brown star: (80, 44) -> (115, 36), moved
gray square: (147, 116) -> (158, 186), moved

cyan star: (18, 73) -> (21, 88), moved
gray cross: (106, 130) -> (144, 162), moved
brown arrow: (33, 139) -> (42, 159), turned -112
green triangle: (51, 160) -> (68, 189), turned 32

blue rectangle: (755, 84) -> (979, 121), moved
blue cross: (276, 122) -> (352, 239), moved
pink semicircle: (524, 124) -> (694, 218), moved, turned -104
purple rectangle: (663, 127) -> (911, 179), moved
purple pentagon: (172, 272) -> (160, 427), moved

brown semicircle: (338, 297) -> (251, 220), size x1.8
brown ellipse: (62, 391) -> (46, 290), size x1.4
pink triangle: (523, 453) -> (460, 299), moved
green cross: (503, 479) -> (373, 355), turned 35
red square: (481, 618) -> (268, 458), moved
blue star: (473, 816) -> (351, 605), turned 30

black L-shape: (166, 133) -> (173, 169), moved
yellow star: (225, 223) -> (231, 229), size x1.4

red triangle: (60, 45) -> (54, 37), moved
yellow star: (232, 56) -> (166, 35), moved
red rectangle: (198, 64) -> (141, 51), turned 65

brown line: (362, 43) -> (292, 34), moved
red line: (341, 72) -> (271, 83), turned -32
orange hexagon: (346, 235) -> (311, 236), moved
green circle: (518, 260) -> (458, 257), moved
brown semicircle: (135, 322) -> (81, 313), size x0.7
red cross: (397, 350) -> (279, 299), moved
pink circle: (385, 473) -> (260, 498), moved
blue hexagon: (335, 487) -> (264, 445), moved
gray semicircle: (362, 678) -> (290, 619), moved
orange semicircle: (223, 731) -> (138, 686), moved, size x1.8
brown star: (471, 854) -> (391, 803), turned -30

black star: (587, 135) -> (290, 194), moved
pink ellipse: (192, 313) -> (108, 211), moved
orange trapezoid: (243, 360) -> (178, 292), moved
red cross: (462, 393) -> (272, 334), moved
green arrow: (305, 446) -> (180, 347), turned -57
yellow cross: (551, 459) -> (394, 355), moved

**Task requirements:** Retype every entry exactly.

**Task output:**
brown star: (80, 44) -> (115, 36), moved
gray square: (147, 116) -> (158, 186), moved

cyan star: (18, 73) -> (21, 88), moved
gray cross: (106, 130) -> (144, 162), moved
brown arrow: (33, 139) -> (42, 159), turned -112
green triangle: (51, 160) -> (68, 189), turned 32

blue rectangle: (755, 84) -> (979, 121), moved
blue cross: (276, 122) -> (352, 239), moved
pink semicircle: (524, 124) -> (694, 218), moved, turned -104
purple rectangle: (663, 127) -> (911, 179), moved
purple pentagon: (172, 272) -> (160, 427), moved

brown semicircle: (338, 297) -> (251, 220), size x1.8
brown ellipse: (62, 391) -> (46, 290), size x1.4
pink triangle: (523, 453) -> (460, 299), moved
green cross: (503, 479) -> (373, 355), turned 35
red square: (481, 618) -> (268, 458), moved
blue star: (473, 816) -> (351, 605), turned 30

black L-shape: (166, 133) -> (173, 169), moved
yellow star: (225, 223) -> (231, 229), size x1.4

red triangle: (60, 45) -> (54, 37), moved
yellow star: (232, 56) -> (166, 35), moved
red rectangle: (198, 64) -> (141, 51), turned 65

brown line: (362, 43) -> (292, 34), moved
red line: (341, 72) -> (271, 83), turned -32
orange hexagon: (346, 235) -> (311, 236), moved
green circle: (518, 260) -> (458, 257), moved
brown semicircle: (135, 322) -> (81, 313), size x0.7
red cross: (397, 350) -> (279, 299), moved
pink circle: (385, 473) -> (260, 498), moved
blue hexagon: (335, 487) -> (264, 445), moved
gray semicircle: (362, 678) -> (290, 619), moved
orange semicircle: (223, 731) -> (138, 686), moved, size x1.8
brown star: (471, 854) -> (391, 803), turned -30

black star: (587, 135) -> (290, 194), moved
pink ellipse: (192, 313) -> (108, 211), moved
orange trapezoid: (243, 360) -> (178, 292), moved
red cross: (462, 393) -> (272, 334), moved
green arrow: (305, 446) -> (180, 347), turned -57
yellow cross: (551, 459) -> (394, 355), moved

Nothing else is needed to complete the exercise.